## Assignment
Make an exact copy of the records, omitting all images.

## Image sets with object changes
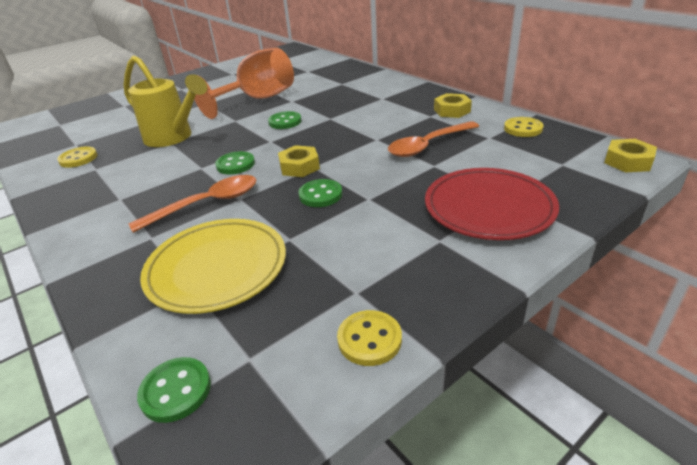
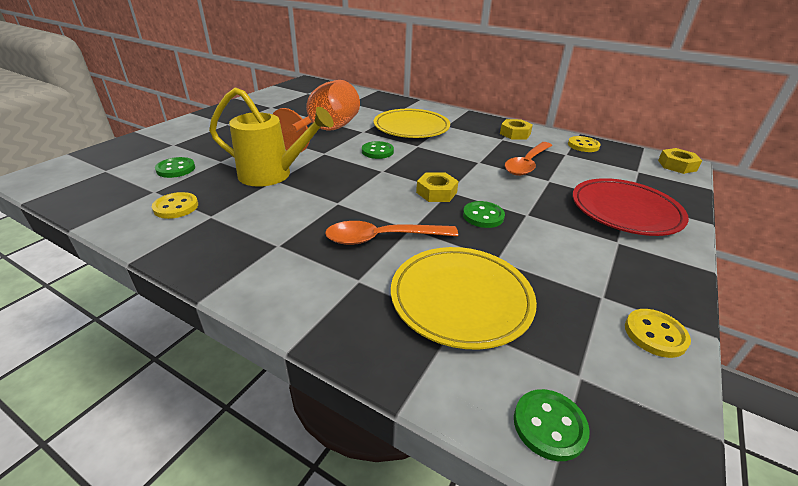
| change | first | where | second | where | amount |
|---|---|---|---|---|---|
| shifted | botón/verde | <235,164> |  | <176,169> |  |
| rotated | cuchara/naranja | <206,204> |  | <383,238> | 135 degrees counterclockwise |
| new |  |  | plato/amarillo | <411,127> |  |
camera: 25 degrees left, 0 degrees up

## Solution for this problem
| change | first | where | second | where | amount |
|---|---|---|---|---|---|
| shifted | botón/verde | <235,164> |  | <176,169> |  |
| rotated | cuchara/naranja | <206,204> |  | <383,238> | 135 degrees counterclockwise |
| new |  |  | plato/amarillo | <411,127> |  |
camera: 25 degrees left, 0 degrees up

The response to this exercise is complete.